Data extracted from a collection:
►

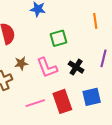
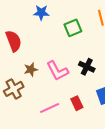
green square: (58, 38) -> (73, 28), moved
red rectangle: (62, 101) -> (77, 103), size x0.6

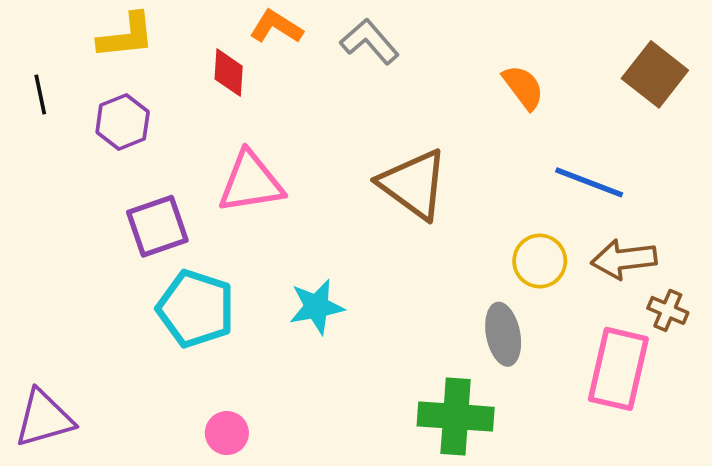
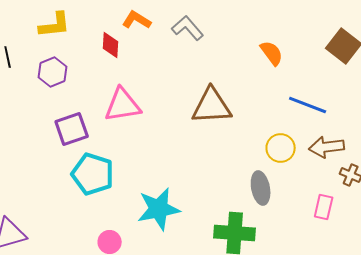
brown triangle: (413, 184) -> (212, 106), turned -39
cyan star: (317, 307) -> (159, 209), moved, size x1.4
pink rectangle: (618, 369) -> (324, 207), size x0.6

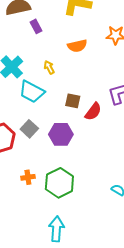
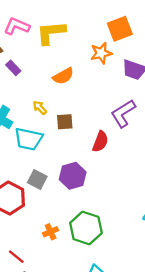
brown square: (73, 101) -> (65, 122), moved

◄

▸ **WHAT YOU HAVE TO DO**: Every line that holds the word "moved" should be copied from the records above.

▸ **OUTPUT OF THE EXERCISE**:
green square: (58, 38) -> (73, 28), moved
cyan star: (317, 307) -> (159, 209), moved, size x1.4
brown square: (73, 101) -> (65, 122), moved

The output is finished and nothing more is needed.